**Edit difference data:**
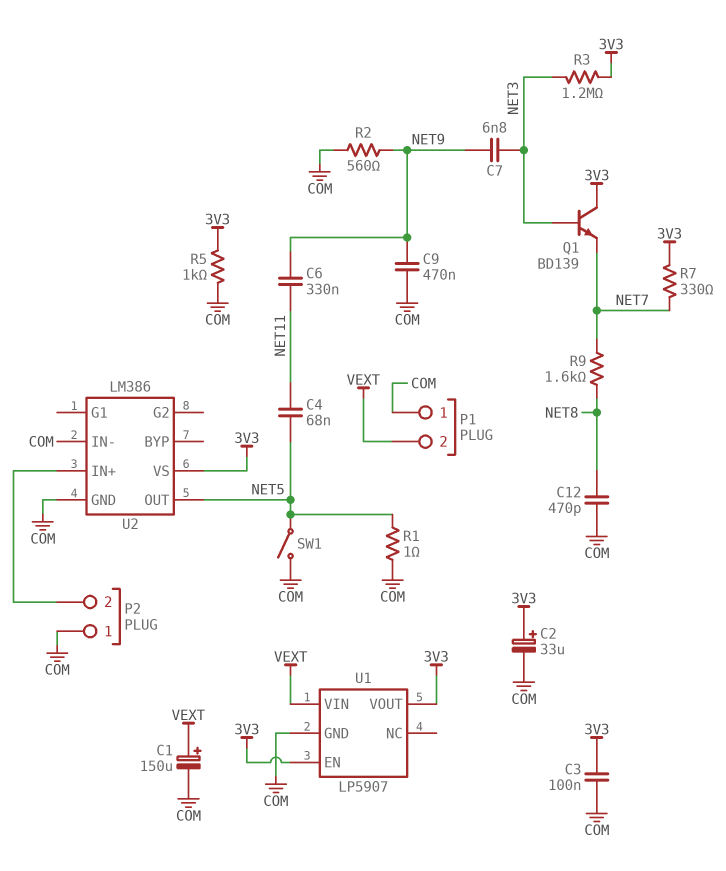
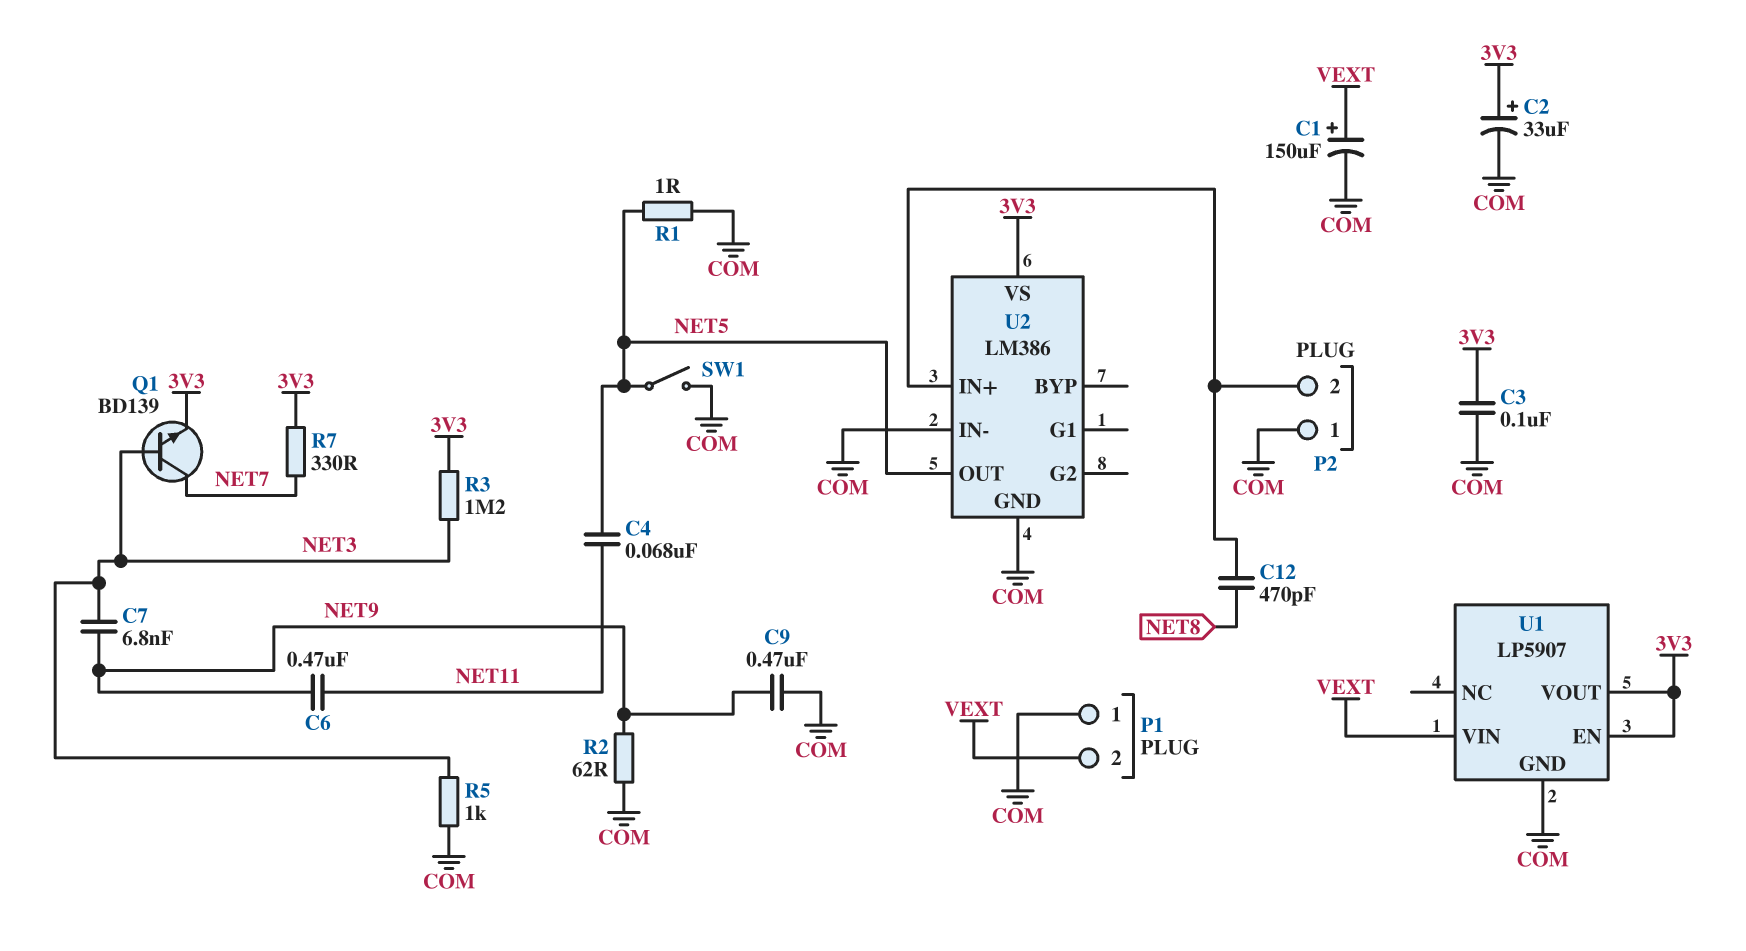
C6: 330nF (NET9, NET11) -> 470nF (NET9, NET11)
C12: 470pF (COM, NET8) -> 470pF (NET8, P2/2)
Q1: NPN BD139 (B NET3, C 3V3, E NET7) -> NPN BD139 (B NET3, C NET7, E 3V3)
R2: 560 (COM, NET9) -> 62 (COM, NET9)
R5: 1k (3V3, COM) -> 1k (COM, NET3)
R9: 1.6k (NET7, NET8) -> none

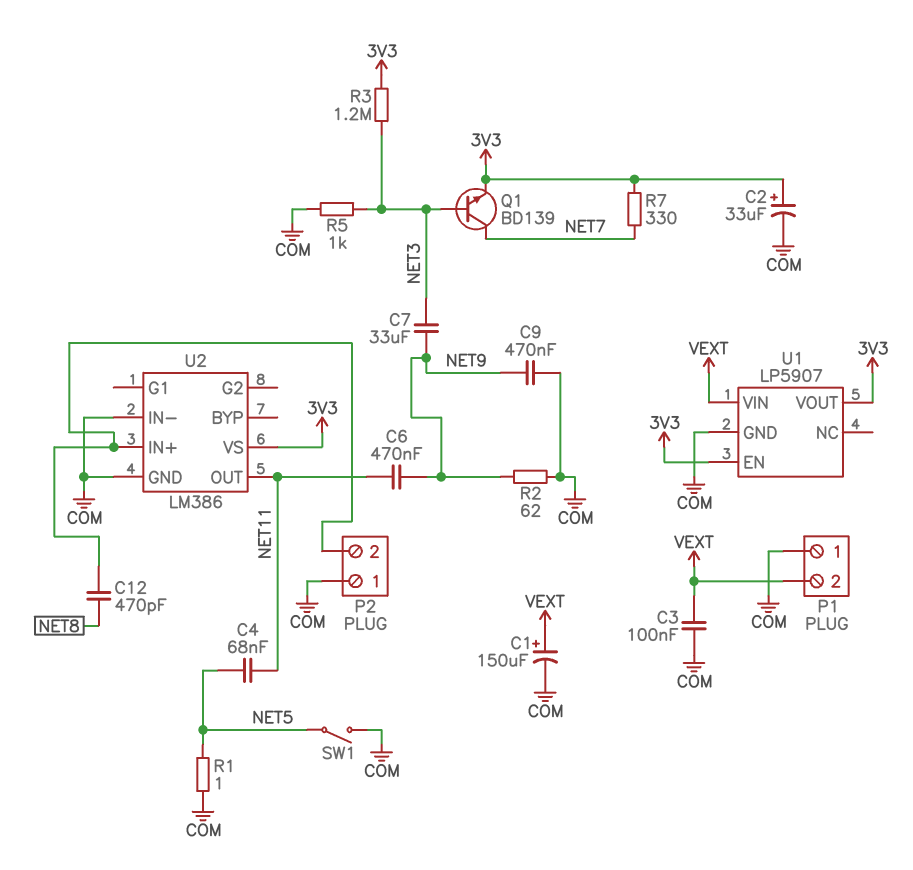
C3: 100nF (3V3, COM) -> 100nF (COM, VEXT)
C7: 6.8nF (NET3, NET9) -> 33uF (NET3, NET9)
U2 pin OUT: NET5 -> NET11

**Task to complete:** Reproduce the lines of the data that run from the one containing "Q1: NPN BD139" to the final line, both included, exactly as they appear and without the pictures.

**Answer:**
Q1: NPN BD139 (B NET3, C 3V3, E NET7) -> NPN BD139 (B NET3, C NET7, E 3V3)
R2: 560 (COM, NET9) -> 62 (COM, NET9)
R5: 1k (3V3, COM) -> 1k (COM, NET3)
R9: 1.6k (NET7, NET8) -> none

C3: 100nF (3V3, COM) -> 100nF (COM, VEXT)
C7: 6.8nF (NET3, NET9) -> 33uF (NET3, NET9)
U2 pin OUT: NET5 -> NET11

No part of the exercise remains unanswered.